Collected data entries:
# # #
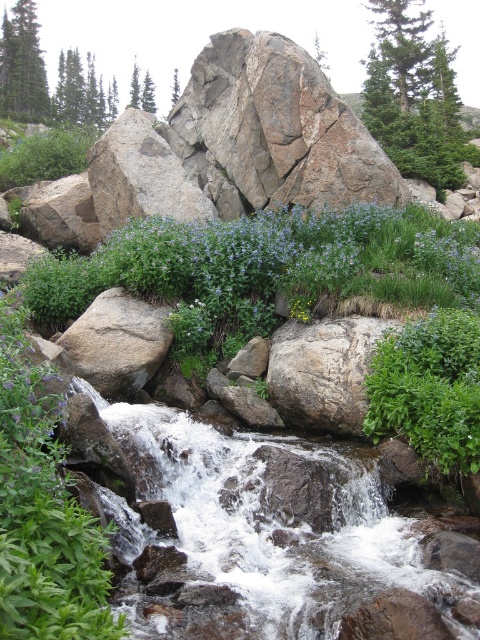
Question: Which of the following is the closest to the observer?

Choices:
 (A) green leafy plant at center
 (B) rough granite rock at center
 (C) blue-green leafy plant at center
 (D) green matte flower at center

Answer: (A)

Question: From the image, what is the correct spatial relationship of blue-green leafy plant at center in relation to green matte flower at center?

Choices:
 (A) right
 (B) left

Answer: (B)

Question: Is gray rough rock at center-left positioned in front of green matte flower at center?

Choices:
 (A) no
 (B) yes

Answer: (B)

Question: Which point is closer to the camera?

Choices:
 (A) (357, 401)
 (B) (228, 262)
 (C) (304, 301)

Answer: (A)

Question: Is gray rough rock at center-left closer to camera compared to green matte flower at center?

Choices:
 (A) yes
 (B) no

Answer: (A)

Question: Which point is closer to the camera?

Choices:
 (A) green leafy plant at center
 (B) green matte flower at center

Answer: (A)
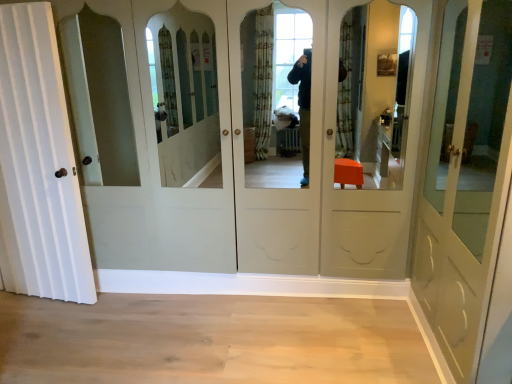
Question: Would you say white wood door at left, the second door from the right, contains matte white door at right, which is counted as the first door, starting from the right?

Choices:
 (A) no
 (B) yes

Answer: (A)

Question: Is the depth of white wood door at left, the second door from the right, greater than that of matte white door at right, the 2th door positioned from the left?

Choices:
 (A) no
 (B) yes

Answer: (B)

Question: Is white wood door at left, the second door from the right, thinner than matte white door at right, which is counted as the first door, starting from the right?

Choices:
 (A) yes
 (B) no

Answer: (A)

Question: From the image's perspective, would you say white wood door at left, the second door from the right, is shown under matte white door at right, the 2th door positioned from the left?

Choices:
 (A) yes
 (B) no

Answer: (B)

Question: Is the surface of white wood door at left, the second door from the right, in direct contact with matte white door at right, the 2th door positioned from the left?

Choices:
 (A) yes
 (B) no

Answer: (B)

Question: Considering the relative positions of white wood door at left, the second door from the right, and matte white door at right, which is counted as the first door, starting from the right, in the image provided, is white wood door at left, the second door from the right, to the right of matte white door at right, which is counted as the first door, starting from the right, from the viewer's perspective?

Choices:
 (A) yes
 (B) no

Answer: (B)

Question: Does matte white door at right, which is counted as the first door, starting from the right, have a smaller size compared to white wood door at left, placed as the 1th door when sorted from left to right?

Choices:
 (A) yes
 (B) no

Answer: (B)

Question: Is matte white door at right, which is counted as the first door, starting from the right, with white wood door at left, the second door from the right?

Choices:
 (A) no
 (B) yes

Answer: (A)

Question: Does matte white door at right, which is counted as the first door, starting from the right, have a lesser width compared to white wood door at left, placed as the 1th door when sorted from left to right?

Choices:
 (A) yes
 (B) no

Answer: (B)

Question: From the image's perspective, is matte white door at right, which is counted as the first door, starting from the right, located above white wood door at left, placed as the 1th door when sorted from left to right?

Choices:
 (A) yes
 (B) no

Answer: (B)

Question: Are matte white door at right, the 2th door positioned from the left, and white wood door at left, placed as the 1th door when sorted from left to right, far apart?

Choices:
 (A) yes
 (B) no

Answer: (A)

Question: From the image's perspective, is matte white door at right, the 2th door positioned from the left, beneath white wood door at left, the second door from the right?

Choices:
 (A) yes
 (B) no

Answer: (A)

Question: Considering the positions of matte white door at right, which is counted as the first door, starting from the right, and white wood door at left, placed as the 1th door when sorted from left to right, in the image, is matte white door at right, which is counted as the first door, starting from the right, wider or thinner than white wood door at left, placed as the 1th door when sorted from left to right,?

Choices:
 (A) thin
 (B) wide

Answer: (B)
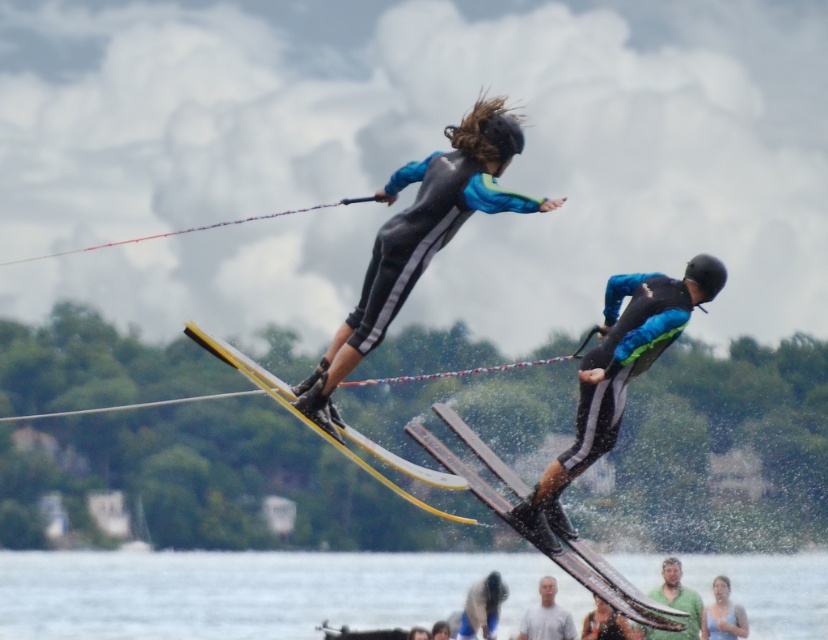
In the image of two water skiers performing a trick, there is a point marked at coordinates (614, 588). What object is located at this point?

The point at coordinates (614, 588) marks the location of the metallic silver skis at center.

You are a photographer trying to capture the perfect shot of the matte black ski at center and the gray matte shirt at lower center. Since you want both objects to appear equally prominent in the photo, which object should you zoom in on more?

The matte black ski at center is larger than the gray matte shirt at lower center, so you should zoom in more on the gray matte shirt at lower center to make both appear equally prominent in the photo.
# # #
WHAT THIS TASK INVOLVES: Could you write out every line of the material above word for word, leaving out the pictures?

ANSWER FOR THIS EXERCISE:
Question: Which of the following is the closest to the observer?

Choices:
 (A) green leafy plant at center
 (B) rough granite rock at center
 (C) blue-green leafy plant at center
 (D) green matte flower at center

Answer: (A)

Question: From the image, what is the correct spatial relationship of blue-green leafy plant at center in relation to green matte flower at center?

Choices:
 (A) right
 (B) left

Answer: (B)

Question: Is gray rough rock at center-left positioned in front of green matte flower at center?

Choices:
 (A) no
 (B) yes

Answer: (B)

Question: Which point is closer to the camera?

Choices:
 (A) (357, 401)
 (B) (228, 262)
 (C) (304, 301)

Answer: (A)

Question: Is gray rough rock at center-left closer to camera compared to green matte flower at center?

Choices:
 (A) yes
 (B) no

Answer: (A)

Question: Which point is closer to the camera?

Choices:
 (A) green leafy plant at center
 (B) green matte flower at center

Answer: (A)
Question: Would you say white wood door at left, the second door from the right, contains matte white door at right, which is counted as the first door, starting from the right?

Choices:
 (A) no
 (B) yes

Answer: (A)

Question: Is the depth of white wood door at left, the second door from the right, greater than that of matte white door at right, the 2th door positioned from the left?

Choices:
 (A) no
 (B) yes

Answer: (B)

Question: Is white wood door at left, the second door from the right, thinner than matte white door at right, which is counted as the first door, starting from the right?

Choices:
 (A) yes
 (B) no

Answer: (A)

Question: From the image's perspective, would you say white wood door at left, the second door from the right, is shown under matte white door at right, the 2th door positioned from the left?

Choices:
 (A) yes
 (B) no

Answer: (B)

Question: Is the surface of white wood door at left, the second door from the right, in direct contact with matte white door at right, the 2th door positioned from the left?

Choices:
 (A) yes
 (B) no

Answer: (B)

Question: Considering the relative positions of white wood door at left, the second door from the right, and matte white door at right, which is counted as the first door, starting from the right, in the image provided, is white wood door at left, the second door from the right, to the right of matte white door at right, which is counted as the first door, starting from the right, from the viewer's perspective?

Choices:
 (A) yes
 (B) no

Answer: (B)

Question: Does matte white door at right, which is counted as the first door, starting from the right, have a smaller size compared to white wood door at left, placed as the 1th door when sorted from left to right?

Choices:
 (A) yes
 (B) no

Answer: (B)

Question: Is matte white door at right, which is counted as the first door, starting from the right, with white wood door at left, the second door from the right?

Choices:
 (A) no
 (B) yes

Answer: (A)

Question: Does matte white door at right, which is counted as the first door, starting from the right, have a lesser width compared to white wood door at left, placed as the 1th door when sorted from left to right?

Choices:
 (A) yes
 (B) no

Answer: (B)

Question: From the image's perspective, is matte white door at right, which is counted as the first door, starting from the right, located above white wood door at left, placed as the 1th door when sorted from left to right?

Choices:
 (A) yes
 (B) no

Answer: (B)

Question: Are matte white door at right, the 2th door positioned from the left, and white wood door at left, placed as the 1th door when sorted from left to right, far apart?

Choices:
 (A) yes
 (B) no

Answer: (A)

Question: From the image's perspective, is matte white door at right, the 2th door positioned from the left, beneath white wood door at left, the second door from the right?

Choices:
 (A) yes
 (B) no

Answer: (A)

Question: Considering the positions of matte white door at right, which is counted as the first door, starting from the right, and white wood door at left, placed as the 1th door when sorted from left to right, in the image, is matte white door at right, which is counted as the first door, starting from the right, wider or thinner than white wood door at left, placed as the 1th door when sorted from left to right,?

Choices:
 (A) thin
 (B) wide

Answer: (B)
In the image of two water skiers performing a trick, there is a point marked at coordinates (614, 588). What object is located at this point?

The point at coordinates (614, 588) marks the location of the metallic silver skis at center.

You are a photographer trying to capture the perfect shot of the matte black ski at center and the gray matte shirt at lower center. Since you want both objects to appear equally prominent in the photo, which object should you zoom in on more?

The matte black ski at center is larger than the gray matte shirt at lower center, so you should zoom in more on the gray matte shirt at lower center to make both appear equally prominent in the photo.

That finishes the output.